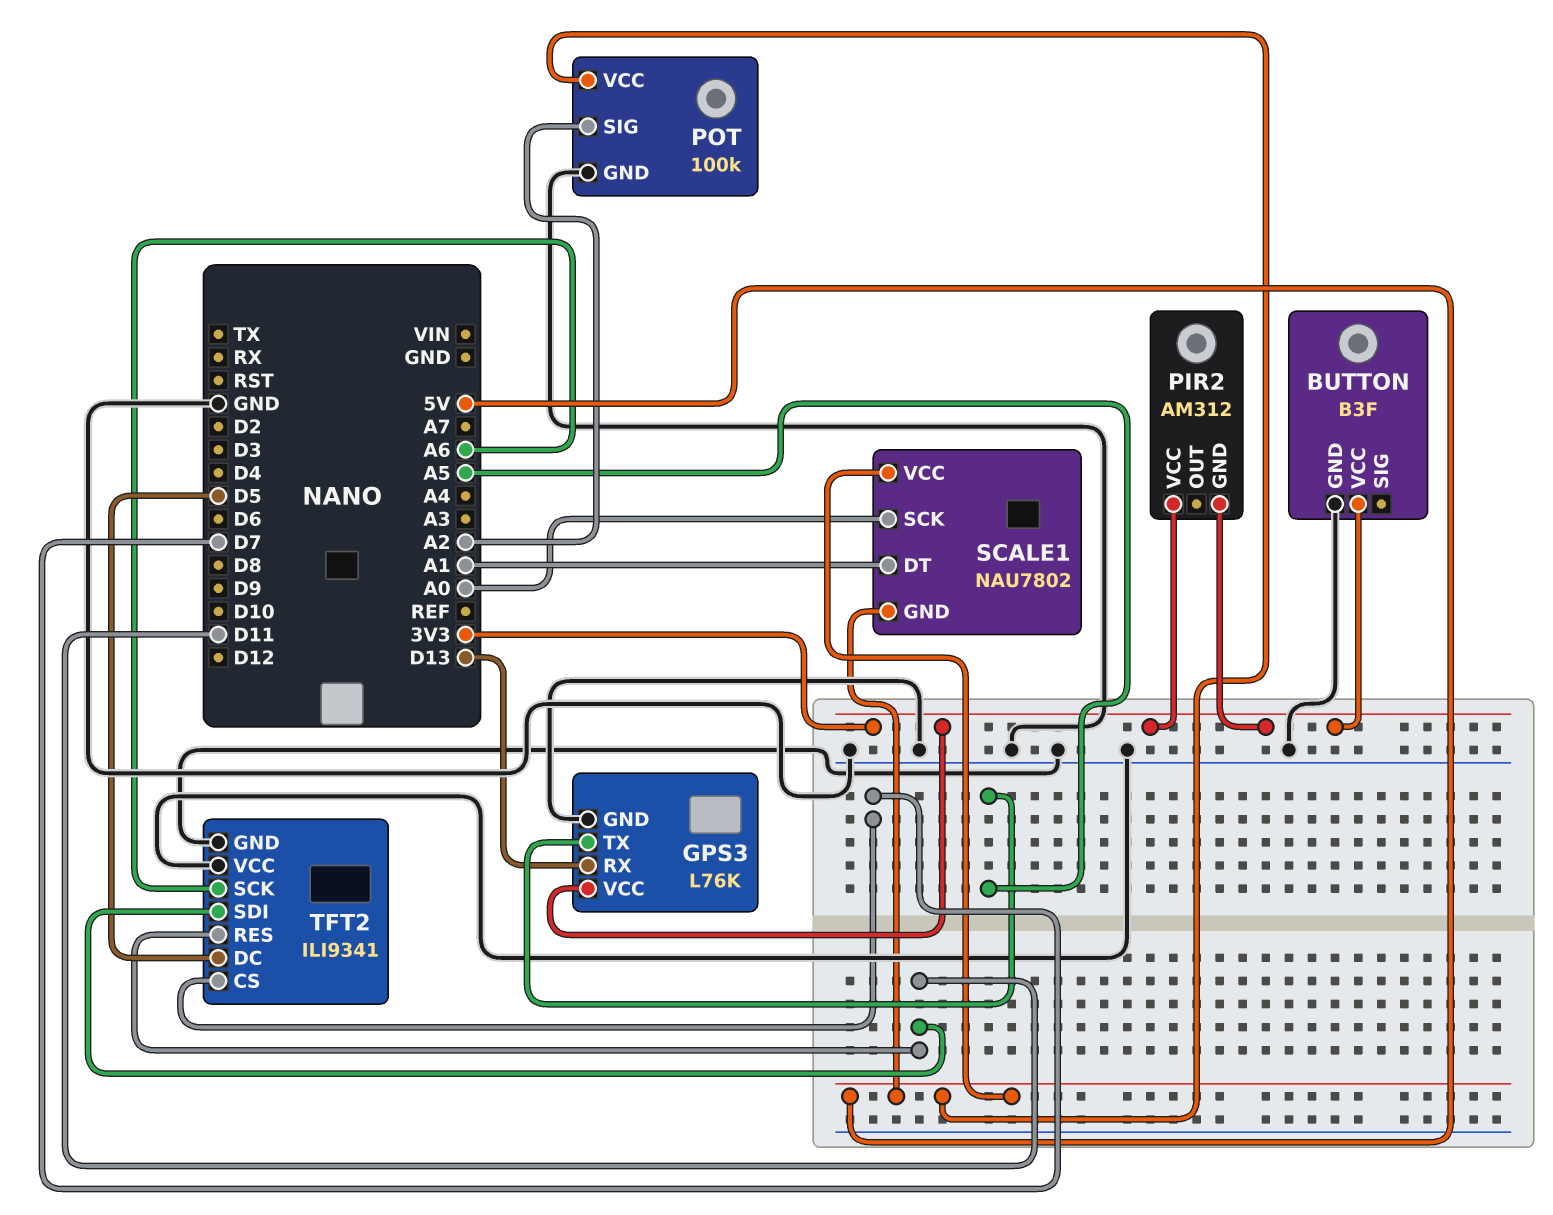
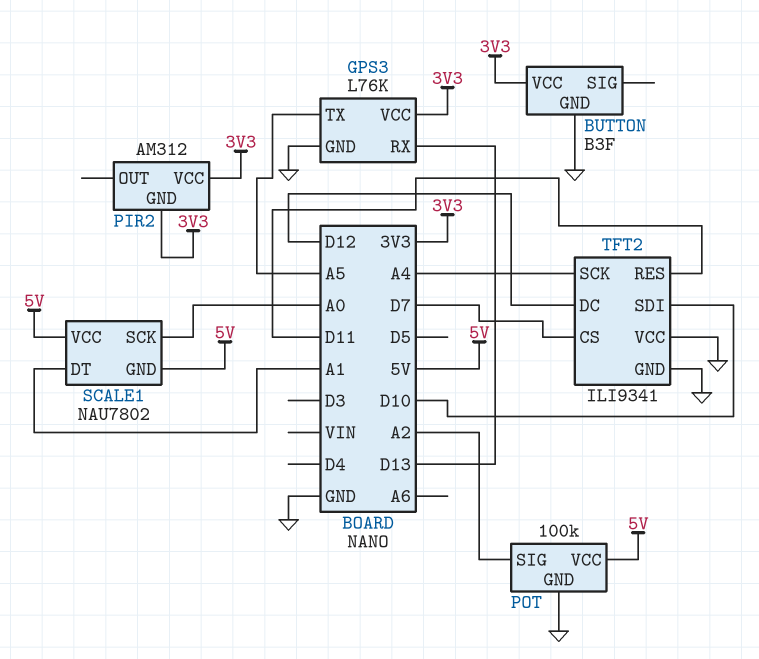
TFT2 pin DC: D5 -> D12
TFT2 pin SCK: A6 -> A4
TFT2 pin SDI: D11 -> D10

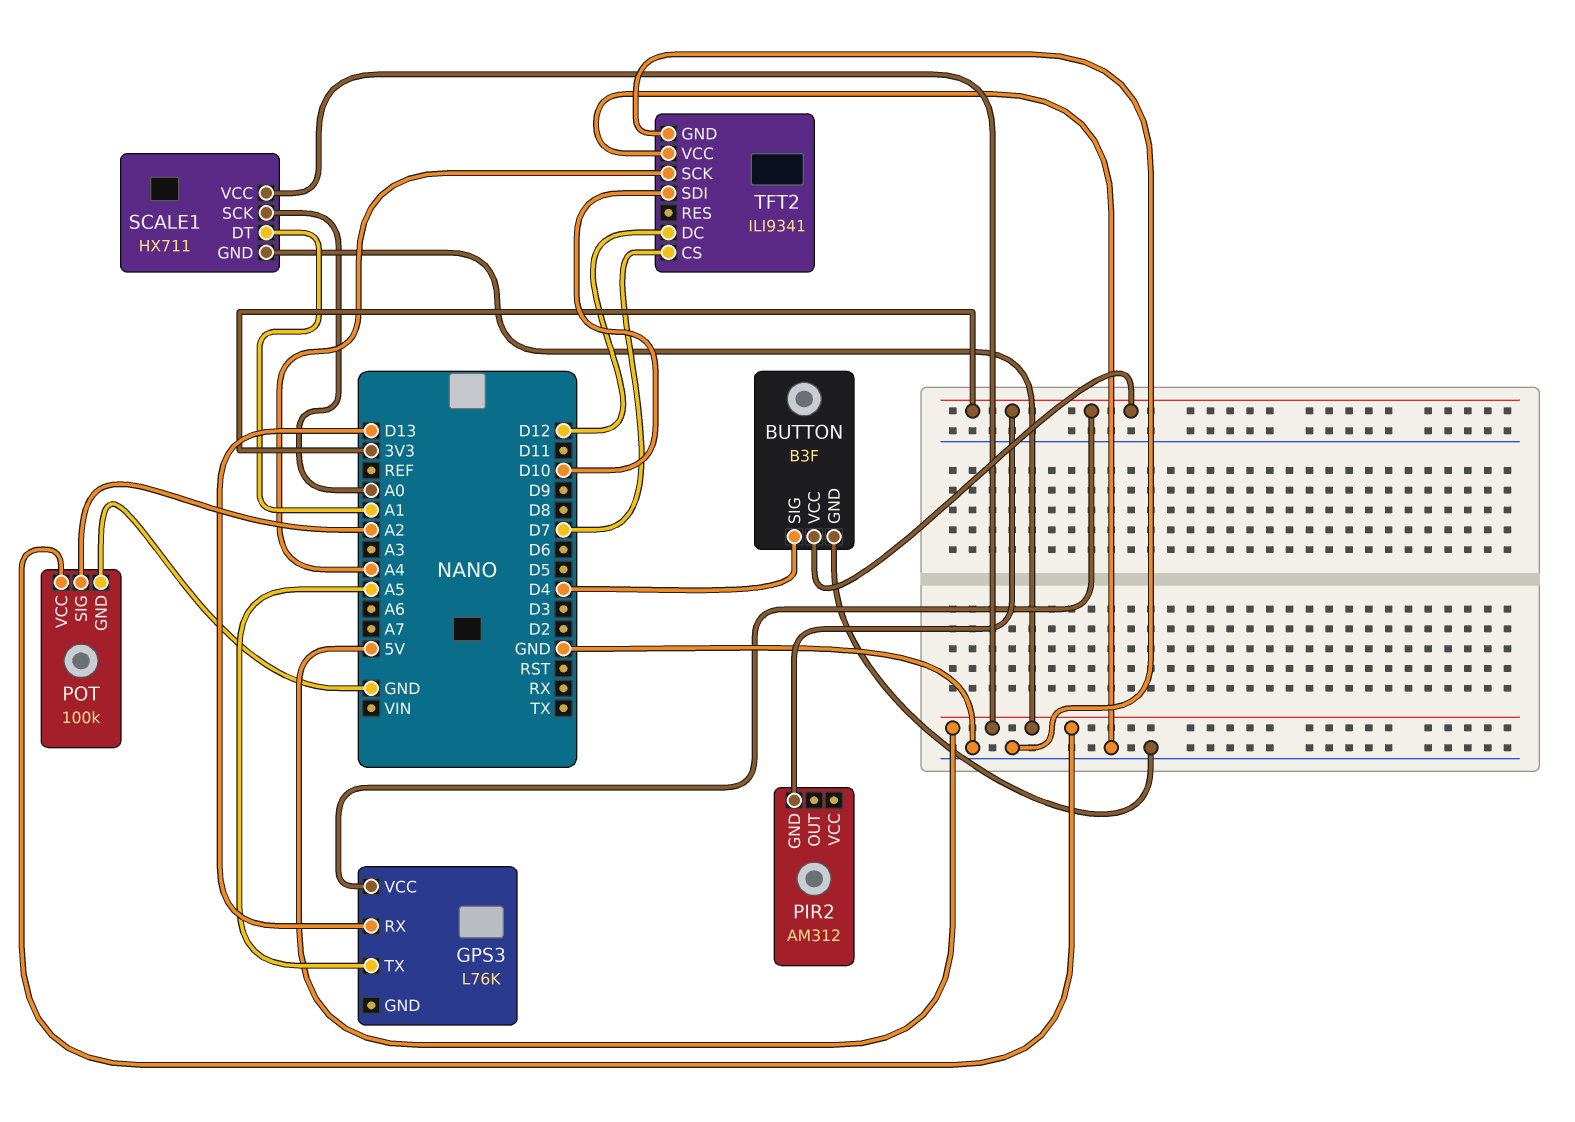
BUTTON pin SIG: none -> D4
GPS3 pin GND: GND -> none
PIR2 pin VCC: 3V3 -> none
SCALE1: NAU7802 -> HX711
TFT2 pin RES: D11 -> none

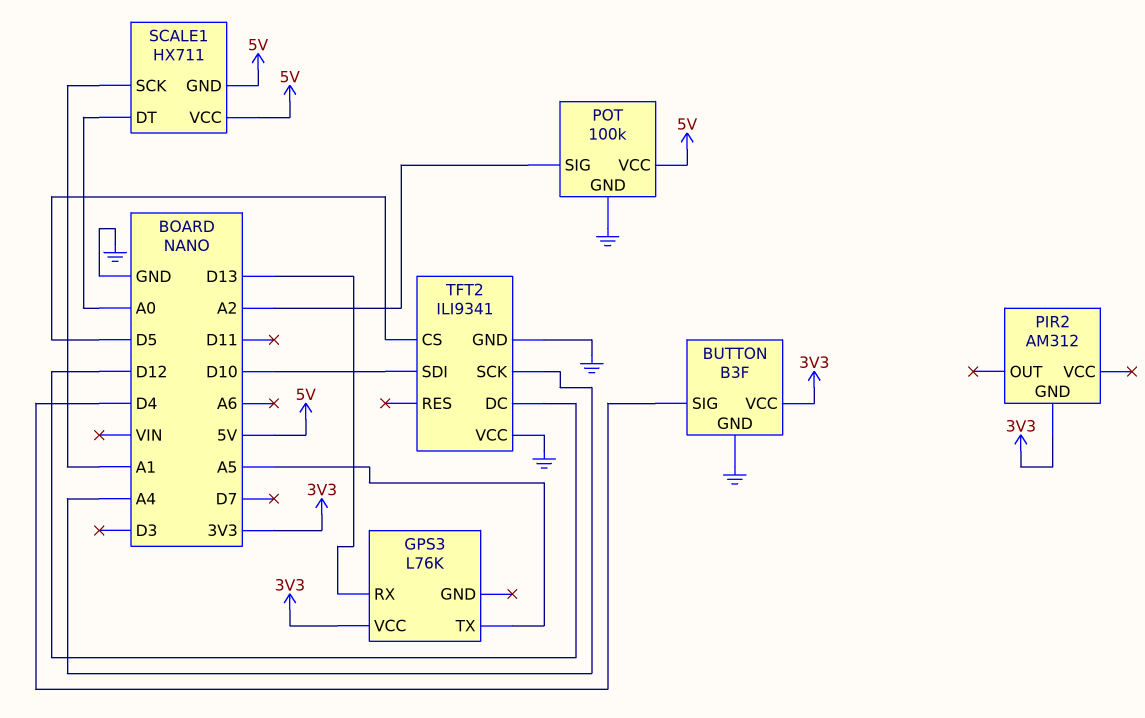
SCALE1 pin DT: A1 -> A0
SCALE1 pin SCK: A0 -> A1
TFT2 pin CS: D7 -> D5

(Your objective):
Nothing but the records, restated word for word and stripped of images, belongs in the answer.

(Solution to the problem):
TFT2 pin DC: D5 -> D12
TFT2 pin SCK: A6 -> A4
TFT2 pin SDI: D11 -> D10

BUTTON pin SIG: none -> D4
GPS3 pin GND: GND -> none
PIR2 pin VCC: 3V3 -> none
SCALE1: NAU7802 -> HX711
TFT2 pin RES: D11 -> none

SCALE1 pin DT: A1 -> A0
SCALE1 pin SCK: A0 -> A1
TFT2 pin CS: D7 -> D5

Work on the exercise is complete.